= EXERCISE DETAILS =
Locate the line containing "cápsula/amarillo centre →" in the material below; repeat it and every line after it, exactly as written.

= SUPPLIED MATERIAL =
╭──
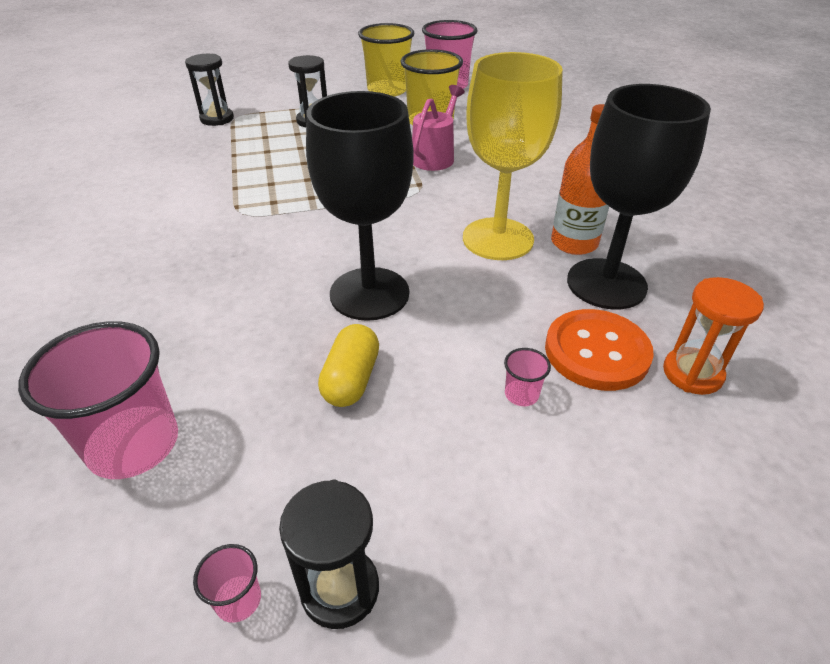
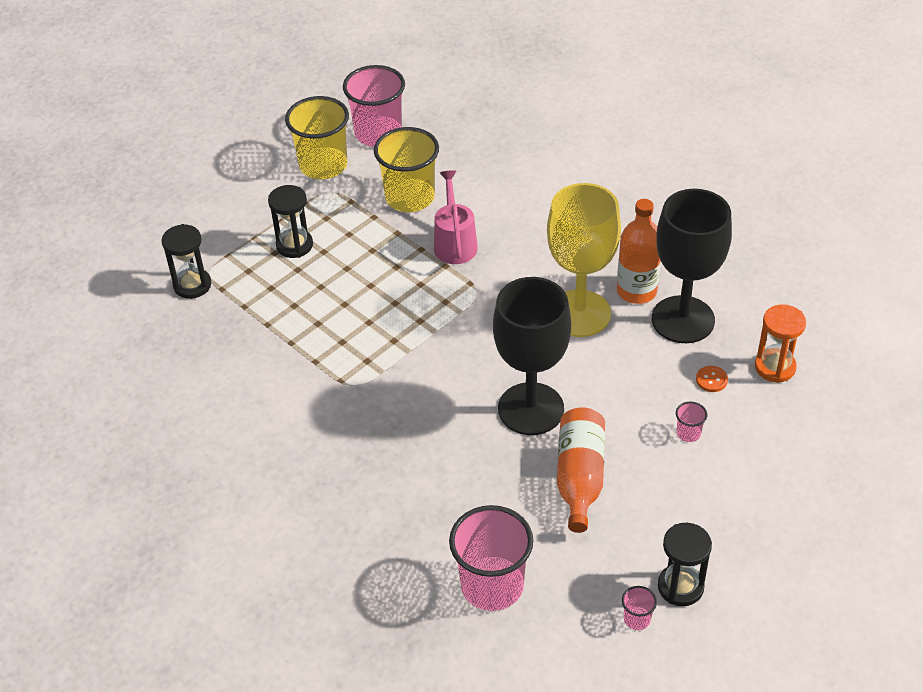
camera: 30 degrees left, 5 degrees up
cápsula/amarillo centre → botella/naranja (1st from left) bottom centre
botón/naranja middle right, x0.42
╰──
= ANSWER SPACE =
cápsula/amarillo centre → botella/naranja (1st from left) bottom centre
botón/naranja middle right, x0.42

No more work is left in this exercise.